Please restate every line below exactly, without any pictures.

Recorded information
++++
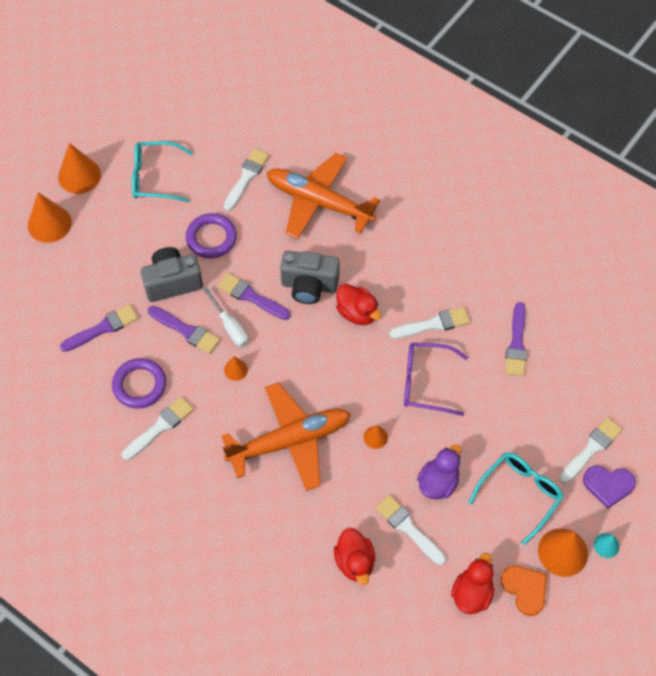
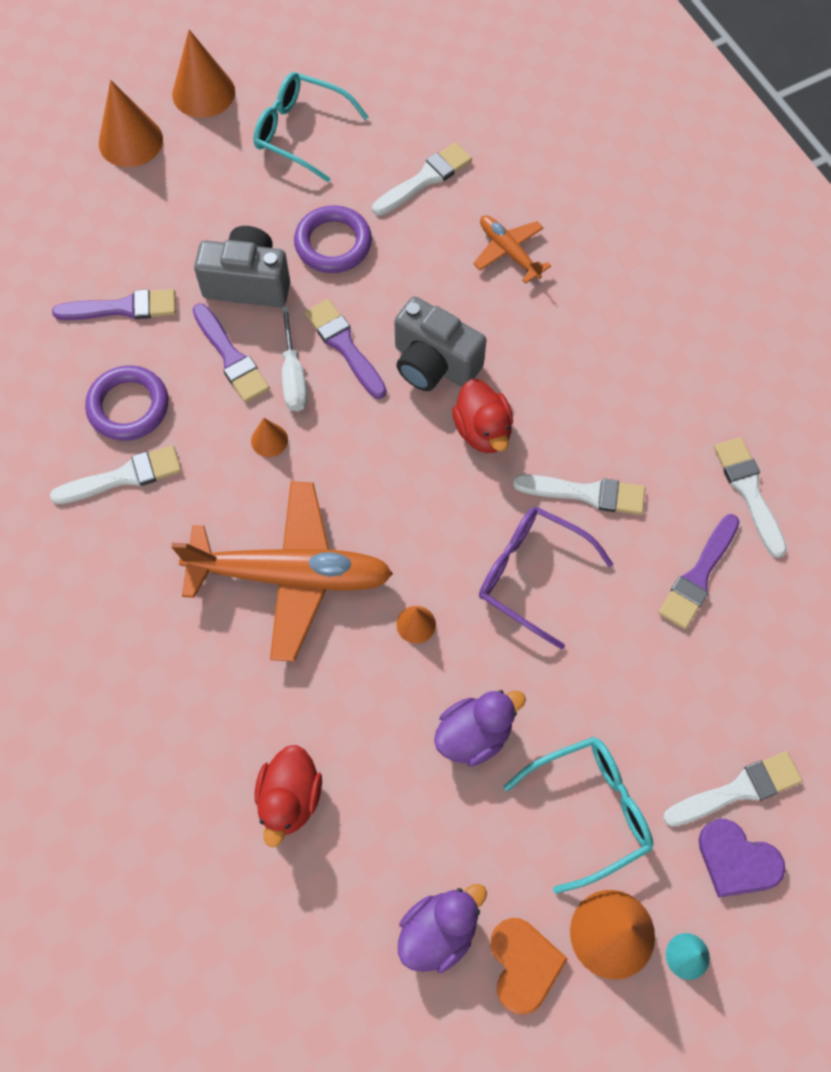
camera: 25 degrees right, 5 degrees up
(319, 202) = (509, 252): orange plane -> orange plane, size x0.49
(408, 528) = (394, 783): white brush -> white brush (749, 491)
(472, 593) = (439, 931): red duck -> purple duck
++++
Expected output
camera: 25 degrees right, 5 degrees up
(319, 202) = (509, 252): orange plane -> orange plane, size x0.49
(408, 528) = (394, 783): white brush -> white brush (749, 491)
(472, 593) = (439, 931): red duck -> purple duck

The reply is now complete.